- [Data listing]
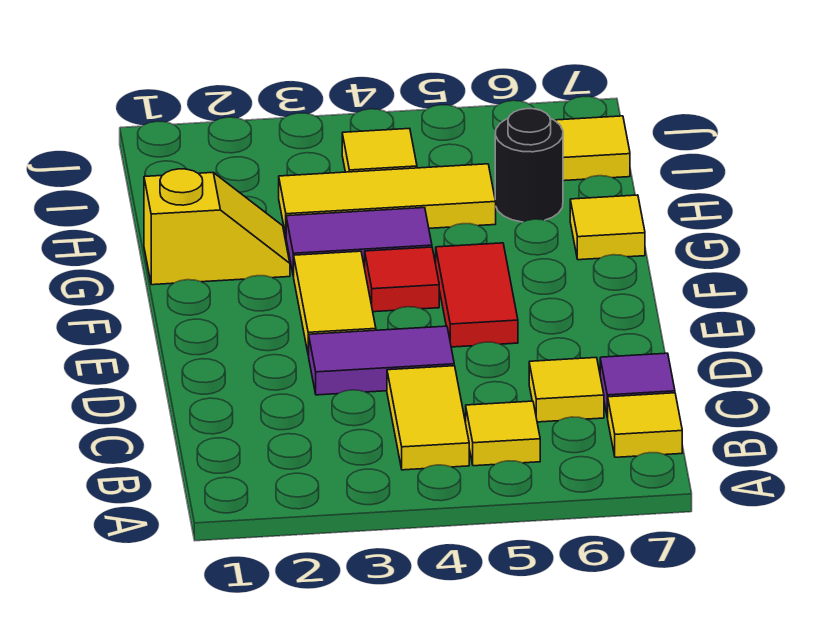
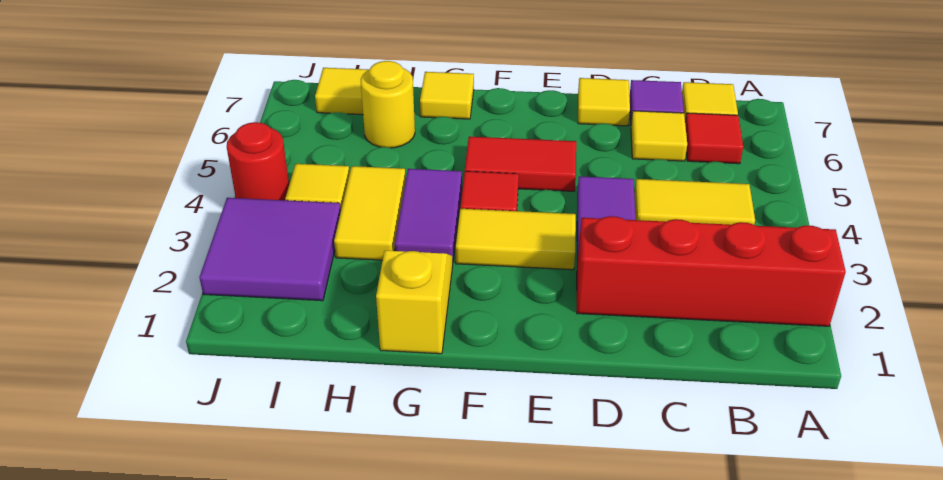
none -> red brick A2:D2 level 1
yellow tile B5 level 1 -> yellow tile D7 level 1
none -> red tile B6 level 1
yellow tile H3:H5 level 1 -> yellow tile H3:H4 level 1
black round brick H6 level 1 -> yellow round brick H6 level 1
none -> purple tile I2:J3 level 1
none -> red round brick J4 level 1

--

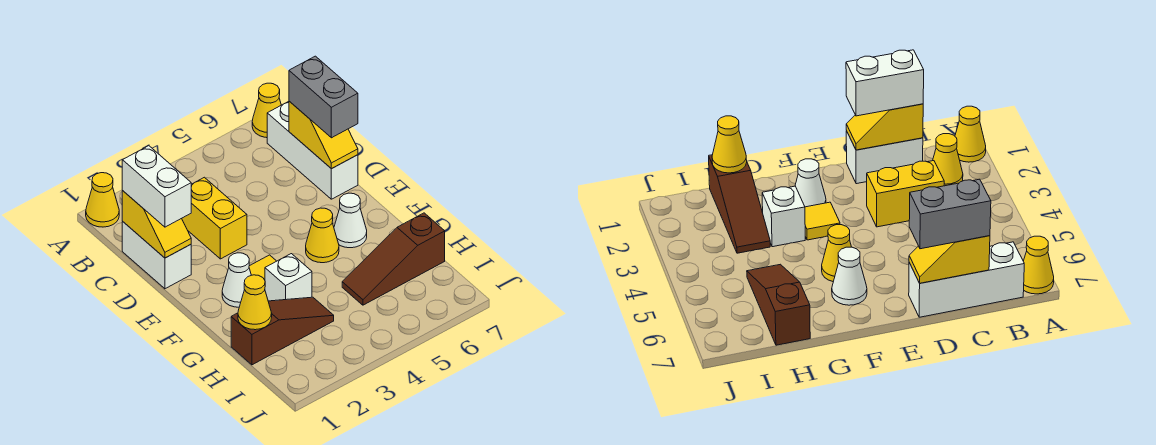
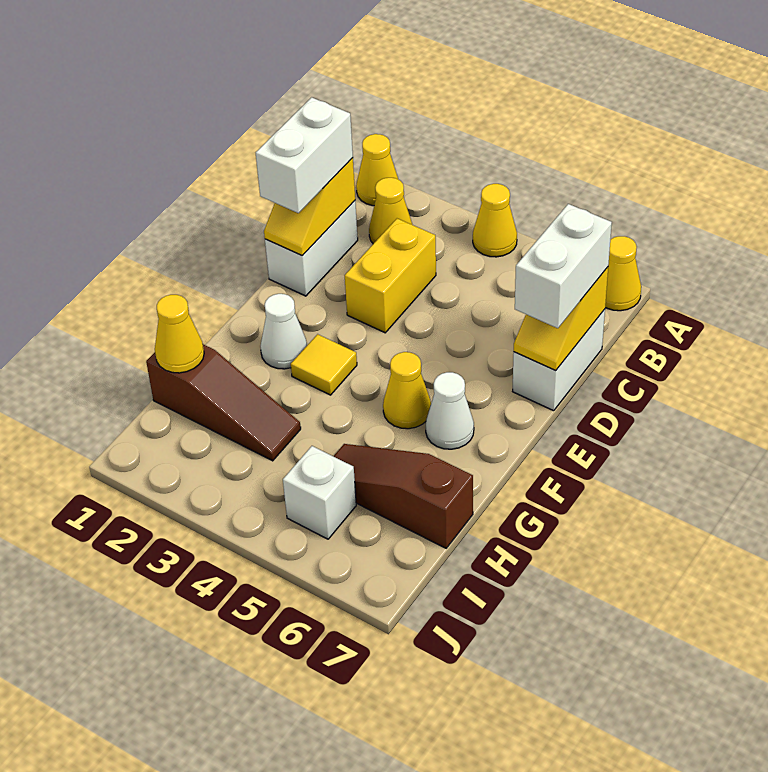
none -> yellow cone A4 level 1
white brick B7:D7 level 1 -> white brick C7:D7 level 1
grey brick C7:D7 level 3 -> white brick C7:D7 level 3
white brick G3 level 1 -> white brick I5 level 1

...

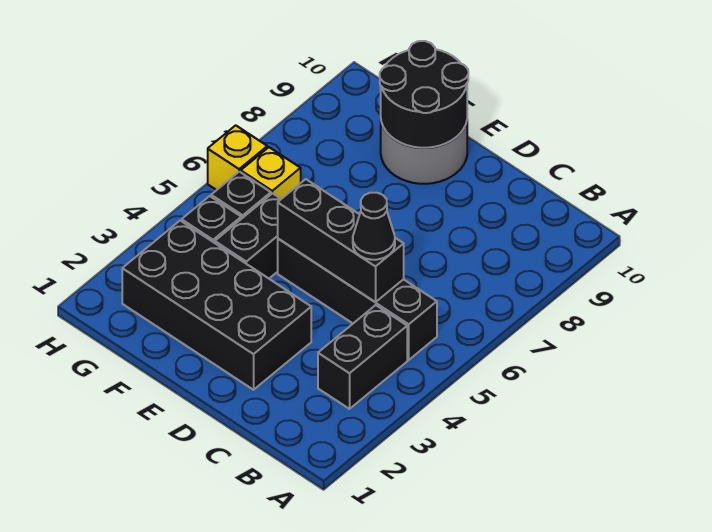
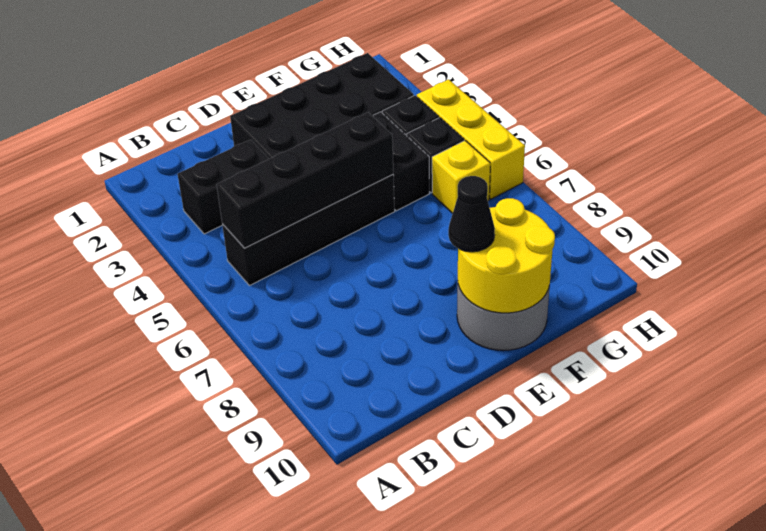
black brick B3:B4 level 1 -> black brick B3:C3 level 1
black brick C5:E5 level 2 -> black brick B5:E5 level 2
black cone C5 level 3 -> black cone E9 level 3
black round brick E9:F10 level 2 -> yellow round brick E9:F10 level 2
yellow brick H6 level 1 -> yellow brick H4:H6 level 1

- [Directions for this task] From the records above, transcribe without alteration every line from the one with "white brick B7:D7" to the one with "white brick G3", inclusive.

- [Answer section]
white brick B7:D7 level 1 -> white brick C7:D7 level 1
grey brick C7:D7 level 3 -> white brick C7:D7 level 3
white brick G3 level 1 -> white brick I5 level 1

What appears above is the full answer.